WHAT YOU NEED TO DO:
The entries are to be duplicated exactly, though any picture in them must be omitted.

RECORDS PROVIDED:
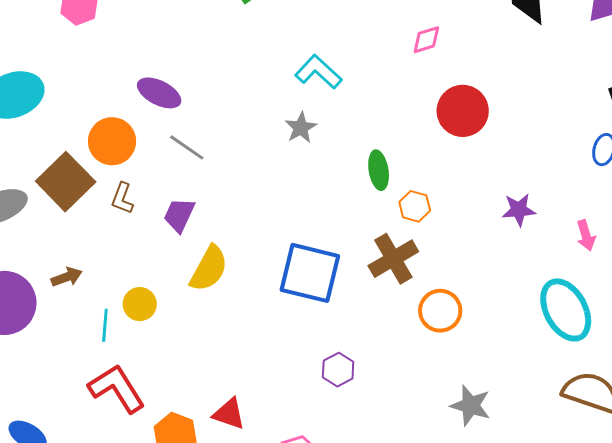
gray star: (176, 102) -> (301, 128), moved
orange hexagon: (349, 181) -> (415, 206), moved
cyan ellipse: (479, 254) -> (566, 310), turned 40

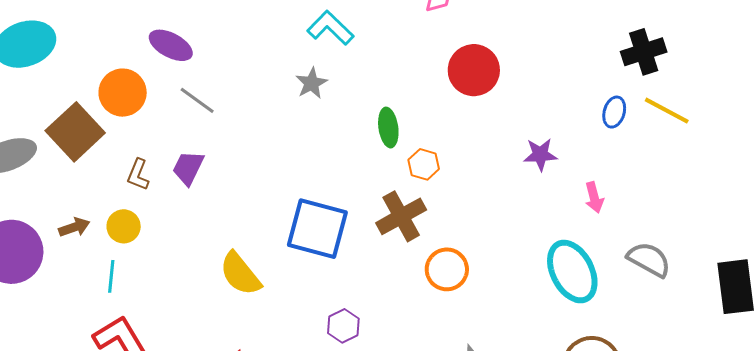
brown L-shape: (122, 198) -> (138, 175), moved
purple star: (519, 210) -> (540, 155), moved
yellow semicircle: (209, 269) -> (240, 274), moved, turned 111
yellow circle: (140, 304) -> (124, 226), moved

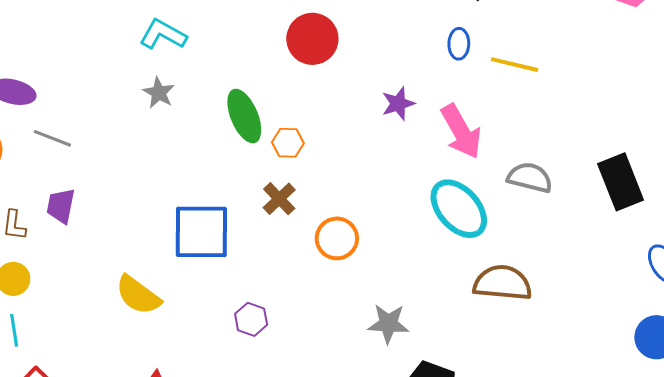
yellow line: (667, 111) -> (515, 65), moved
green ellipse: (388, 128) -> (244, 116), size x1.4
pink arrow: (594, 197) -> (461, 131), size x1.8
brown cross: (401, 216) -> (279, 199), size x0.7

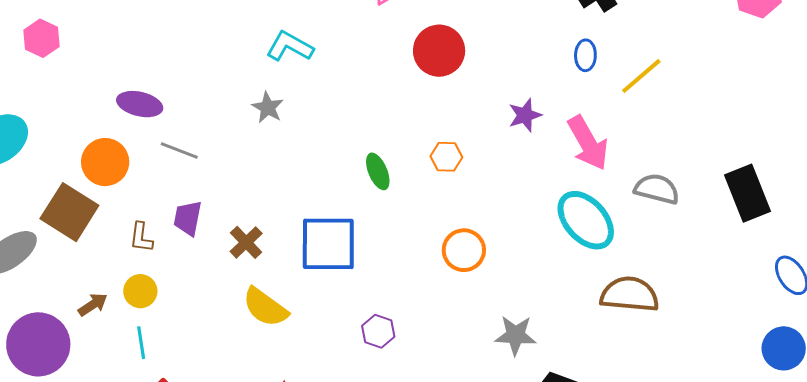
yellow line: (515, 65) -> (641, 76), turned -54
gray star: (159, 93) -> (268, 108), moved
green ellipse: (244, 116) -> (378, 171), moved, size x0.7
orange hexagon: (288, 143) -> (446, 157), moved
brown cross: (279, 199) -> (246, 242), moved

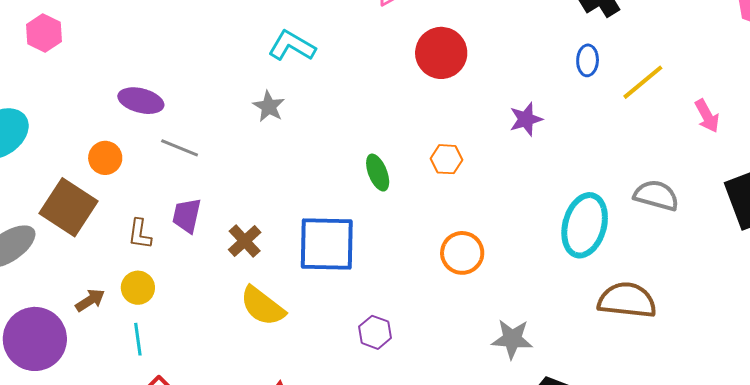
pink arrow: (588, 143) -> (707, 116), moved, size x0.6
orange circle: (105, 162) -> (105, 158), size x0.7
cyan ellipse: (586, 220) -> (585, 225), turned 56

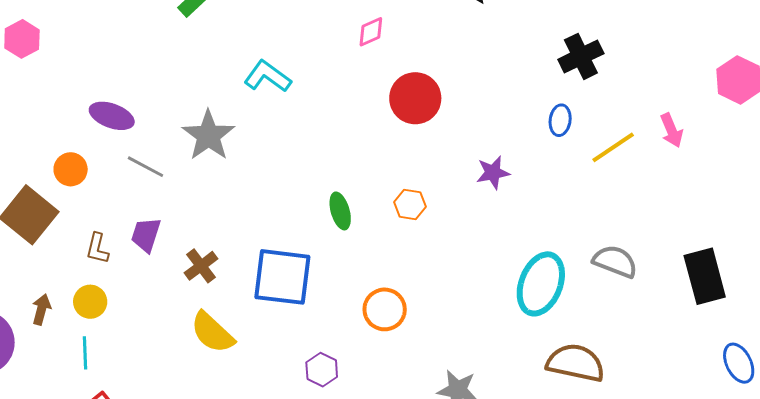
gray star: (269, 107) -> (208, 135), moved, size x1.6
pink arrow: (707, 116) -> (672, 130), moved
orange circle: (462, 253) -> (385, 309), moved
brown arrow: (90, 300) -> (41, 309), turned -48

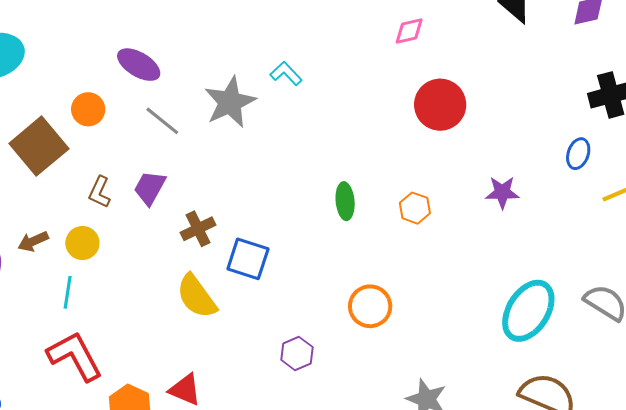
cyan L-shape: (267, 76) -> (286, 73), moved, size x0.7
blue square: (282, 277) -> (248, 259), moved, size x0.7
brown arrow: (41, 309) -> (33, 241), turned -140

RESULT FOR THIS EXERCISE:
gray star: (176, 102) -> (301, 128), moved
orange hexagon: (349, 181) -> (415, 206), moved
cyan ellipse: (479, 254) -> (566, 310), turned 40

brown L-shape: (122, 198) -> (138, 175), moved
purple star: (519, 210) -> (540, 155), moved
yellow semicircle: (209, 269) -> (240, 274), moved, turned 111
yellow circle: (140, 304) -> (124, 226), moved

yellow line: (667, 111) -> (515, 65), moved
green ellipse: (388, 128) -> (244, 116), size x1.4
pink arrow: (594, 197) -> (461, 131), size x1.8
brown cross: (401, 216) -> (279, 199), size x0.7

yellow line: (515, 65) -> (641, 76), turned -54
gray star: (159, 93) -> (268, 108), moved
green ellipse: (244, 116) -> (378, 171), moved, size x0.7
orange hexagon: (288, 143) -> (446, 157), moved
brown cross: (279, 199) -> (246, 242), moved

pink arrow: (588, 143) -> (707, 116), moved, size x0.6
orange circle: (105, 162) -> (105, 158), size x0.7
cyan ellipse: (586, 220) -> (585, 225), turned 56

gray star: (269, 107) -> (208, 135), moved, size x1.6
pink arrow: (707, 116) -> (672, 130), moved
orange circle: (462, 253) -> (385, 309), moved
brown arrow: (90, 300) -> (41, 309), turned -48

cyan L-shape: (267, 76) -> (286, 73), moved, size x0.7
blue square: (282, 277) -> (248, 259), moved, size x0.7
brown arrow: (41, 309) -> (33, 241), turned -140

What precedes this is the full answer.